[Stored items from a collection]
%%

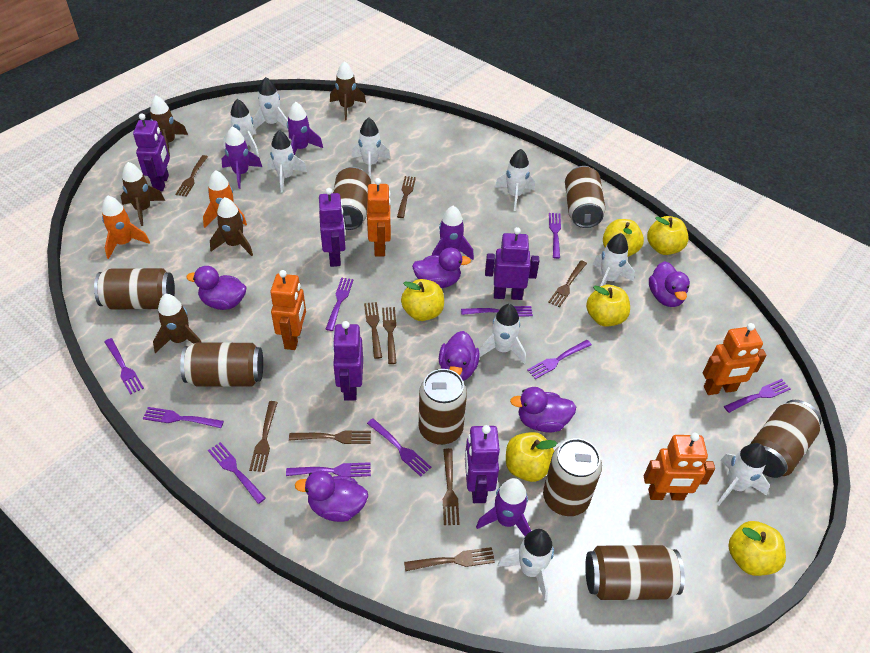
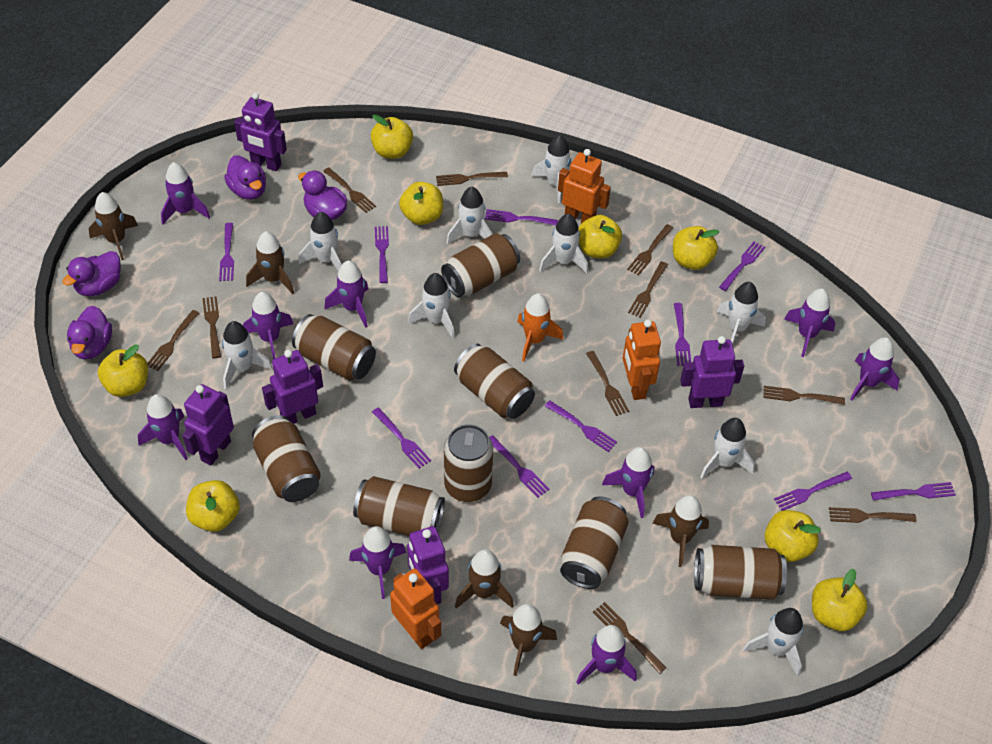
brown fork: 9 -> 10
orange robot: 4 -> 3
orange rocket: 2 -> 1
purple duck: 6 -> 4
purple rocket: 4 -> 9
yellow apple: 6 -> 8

%%
%%

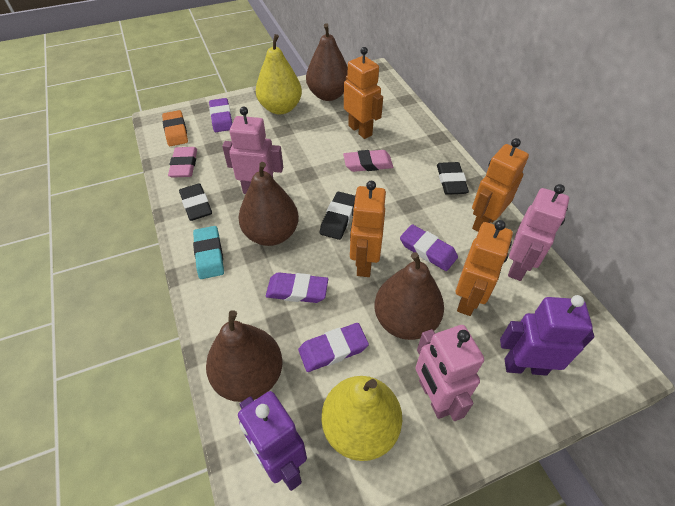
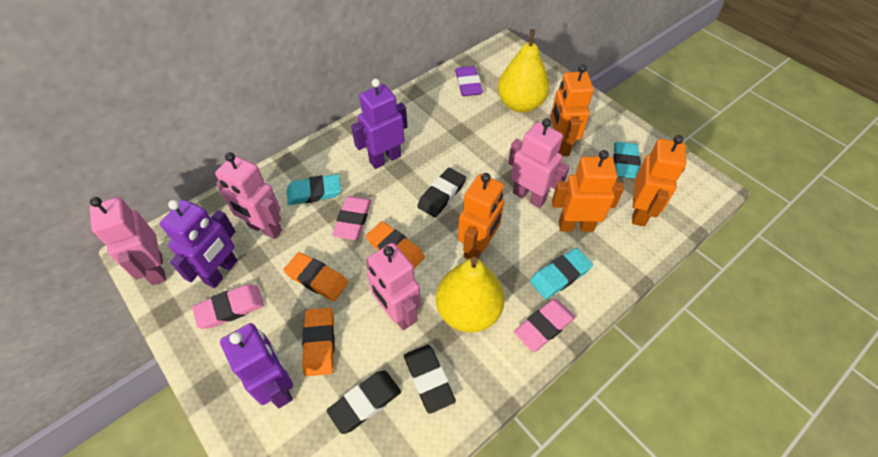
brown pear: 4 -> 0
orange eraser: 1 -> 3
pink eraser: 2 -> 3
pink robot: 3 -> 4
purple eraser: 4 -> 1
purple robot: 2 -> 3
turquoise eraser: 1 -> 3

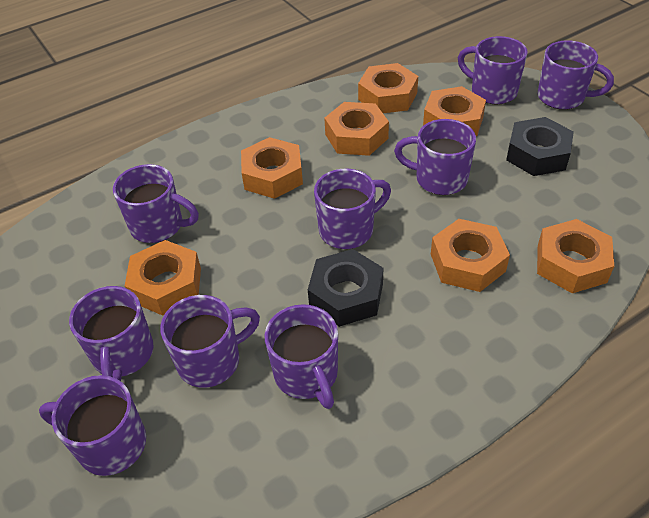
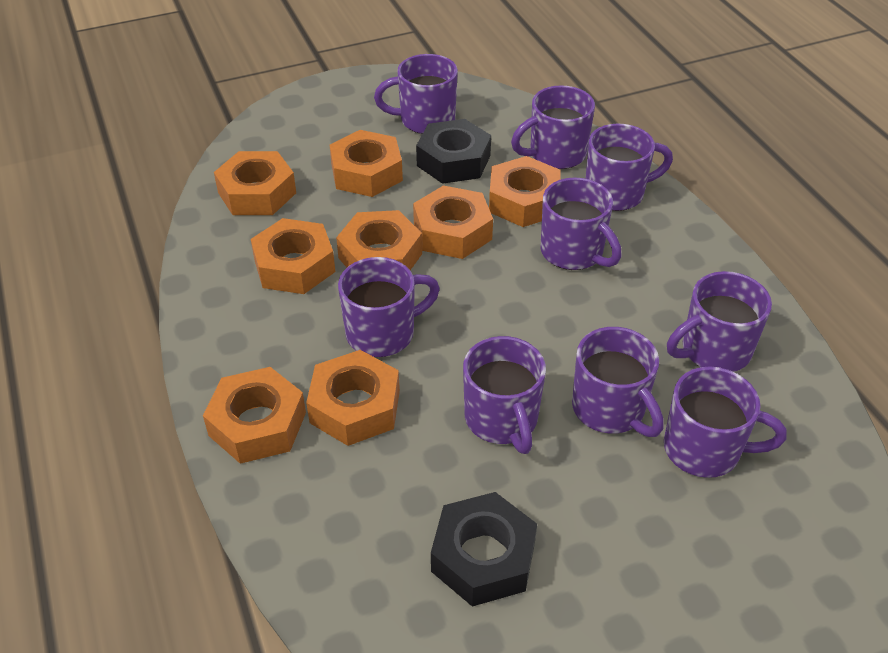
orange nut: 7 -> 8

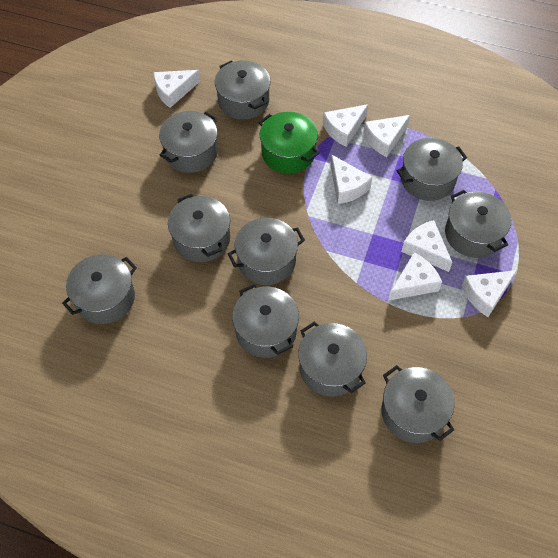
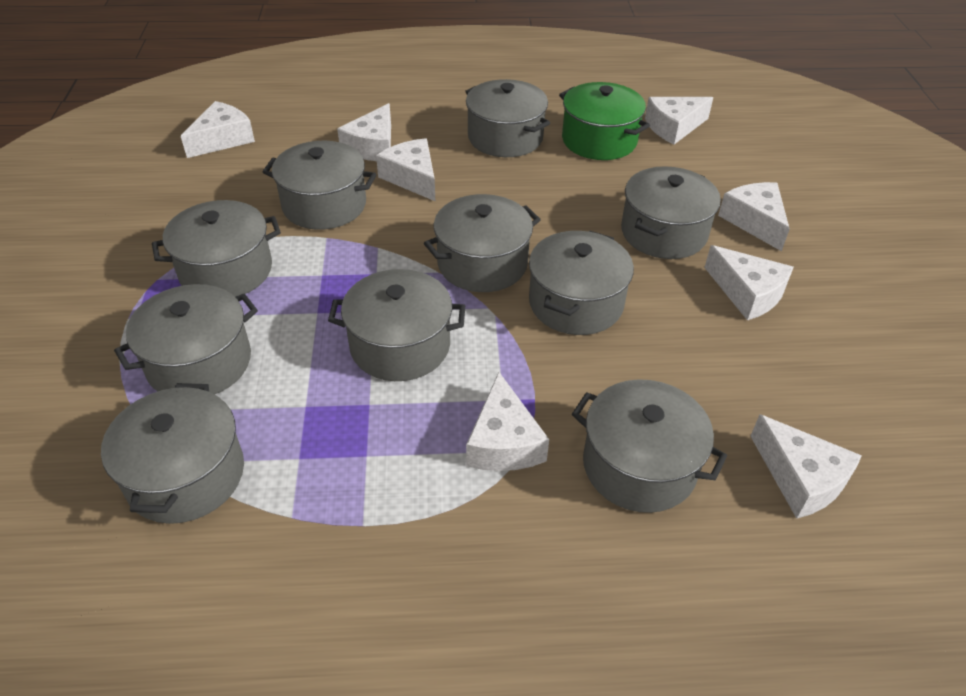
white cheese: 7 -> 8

%%

INSTRUCTIONS FOR THE TASK:
Using the entries above, repeat exactly the lines from the one with "purple robot: 2 -> 3" to the one with "white cheese: 7 -> 8", both included, and leave the pictures behind.

TASK RESPONSE:
purple robot: 2 -> 3
turquoise eraser: 1 -> 3

orange nut: 7 -> 8

white cheese: 7 -> 8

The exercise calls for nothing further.